▸ **Your task**
Up to and including the line with "none -> brown brick F2 level 1", output the records exactly as they appear.

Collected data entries
..........
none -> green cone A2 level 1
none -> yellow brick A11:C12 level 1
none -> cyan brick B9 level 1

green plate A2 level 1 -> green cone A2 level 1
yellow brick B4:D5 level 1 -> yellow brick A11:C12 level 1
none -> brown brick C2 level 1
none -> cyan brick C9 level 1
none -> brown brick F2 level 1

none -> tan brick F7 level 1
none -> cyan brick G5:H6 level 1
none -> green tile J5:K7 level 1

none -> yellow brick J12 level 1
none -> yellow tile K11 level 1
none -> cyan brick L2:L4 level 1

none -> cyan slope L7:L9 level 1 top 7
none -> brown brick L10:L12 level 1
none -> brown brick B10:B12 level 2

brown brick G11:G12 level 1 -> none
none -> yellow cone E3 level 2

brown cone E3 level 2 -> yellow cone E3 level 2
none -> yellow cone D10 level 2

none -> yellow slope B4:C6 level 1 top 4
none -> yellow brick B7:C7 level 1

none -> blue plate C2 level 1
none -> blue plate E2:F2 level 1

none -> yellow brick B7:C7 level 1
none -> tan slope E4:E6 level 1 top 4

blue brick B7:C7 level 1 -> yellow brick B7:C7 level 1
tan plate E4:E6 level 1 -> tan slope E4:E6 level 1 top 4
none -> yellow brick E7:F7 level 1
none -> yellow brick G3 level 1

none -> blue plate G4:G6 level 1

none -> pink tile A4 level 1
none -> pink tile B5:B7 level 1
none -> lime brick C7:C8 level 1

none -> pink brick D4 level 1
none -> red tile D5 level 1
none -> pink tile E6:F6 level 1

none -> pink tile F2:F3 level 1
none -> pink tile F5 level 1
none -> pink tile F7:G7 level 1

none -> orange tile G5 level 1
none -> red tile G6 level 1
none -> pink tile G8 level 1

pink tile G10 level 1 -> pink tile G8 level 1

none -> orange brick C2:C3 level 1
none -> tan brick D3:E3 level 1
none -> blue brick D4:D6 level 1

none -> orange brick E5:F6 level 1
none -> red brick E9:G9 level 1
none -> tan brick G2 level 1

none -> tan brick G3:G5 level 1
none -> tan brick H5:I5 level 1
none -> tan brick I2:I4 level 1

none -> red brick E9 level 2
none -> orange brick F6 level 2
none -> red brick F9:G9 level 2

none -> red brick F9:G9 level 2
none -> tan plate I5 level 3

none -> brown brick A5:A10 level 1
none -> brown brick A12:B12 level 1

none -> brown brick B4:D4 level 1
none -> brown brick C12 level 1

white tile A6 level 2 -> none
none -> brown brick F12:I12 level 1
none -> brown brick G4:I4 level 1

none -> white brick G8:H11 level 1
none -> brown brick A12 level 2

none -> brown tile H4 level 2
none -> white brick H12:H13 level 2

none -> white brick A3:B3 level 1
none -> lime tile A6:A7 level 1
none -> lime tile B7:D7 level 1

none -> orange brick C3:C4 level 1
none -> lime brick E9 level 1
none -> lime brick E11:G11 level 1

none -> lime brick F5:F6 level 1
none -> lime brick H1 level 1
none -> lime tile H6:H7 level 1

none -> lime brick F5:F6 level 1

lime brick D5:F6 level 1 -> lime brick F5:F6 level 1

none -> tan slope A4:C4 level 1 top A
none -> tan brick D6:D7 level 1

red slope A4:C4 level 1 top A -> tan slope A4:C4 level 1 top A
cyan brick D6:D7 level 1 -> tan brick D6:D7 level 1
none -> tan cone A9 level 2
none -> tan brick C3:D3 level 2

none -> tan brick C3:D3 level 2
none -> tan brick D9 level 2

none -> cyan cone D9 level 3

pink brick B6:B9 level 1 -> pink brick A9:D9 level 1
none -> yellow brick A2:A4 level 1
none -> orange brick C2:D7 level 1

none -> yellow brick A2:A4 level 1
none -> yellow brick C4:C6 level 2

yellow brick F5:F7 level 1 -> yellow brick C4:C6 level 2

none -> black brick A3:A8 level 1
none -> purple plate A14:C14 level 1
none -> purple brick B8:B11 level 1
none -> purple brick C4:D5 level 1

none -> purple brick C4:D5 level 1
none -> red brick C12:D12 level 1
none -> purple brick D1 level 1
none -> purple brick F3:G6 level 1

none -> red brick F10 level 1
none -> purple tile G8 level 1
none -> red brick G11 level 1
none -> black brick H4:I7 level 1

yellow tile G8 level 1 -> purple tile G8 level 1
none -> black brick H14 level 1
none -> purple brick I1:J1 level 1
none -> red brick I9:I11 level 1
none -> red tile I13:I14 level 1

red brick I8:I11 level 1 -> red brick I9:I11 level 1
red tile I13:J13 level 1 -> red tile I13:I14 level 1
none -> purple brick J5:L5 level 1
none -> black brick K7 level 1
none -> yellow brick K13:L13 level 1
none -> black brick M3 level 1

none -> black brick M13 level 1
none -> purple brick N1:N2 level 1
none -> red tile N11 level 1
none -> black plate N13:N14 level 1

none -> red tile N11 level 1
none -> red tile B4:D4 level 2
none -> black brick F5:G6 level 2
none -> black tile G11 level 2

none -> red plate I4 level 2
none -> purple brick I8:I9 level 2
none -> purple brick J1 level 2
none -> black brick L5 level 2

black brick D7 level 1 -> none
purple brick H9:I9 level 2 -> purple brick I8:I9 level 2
..........
▸ **Written solution**
none -> green cone A2 level 1
none -> yellow brick A11:C12 level 1
none -> cyan brick B9 level 1

green plate A2 level 1 -> green cone A2 level 1
yellow brick B4:D5 level 1 -> yellow brick A11:C12 level 1
none -> brown brick C2 level 1
none -> cyan brick C9 level 1
none -> brown brick F2 level 1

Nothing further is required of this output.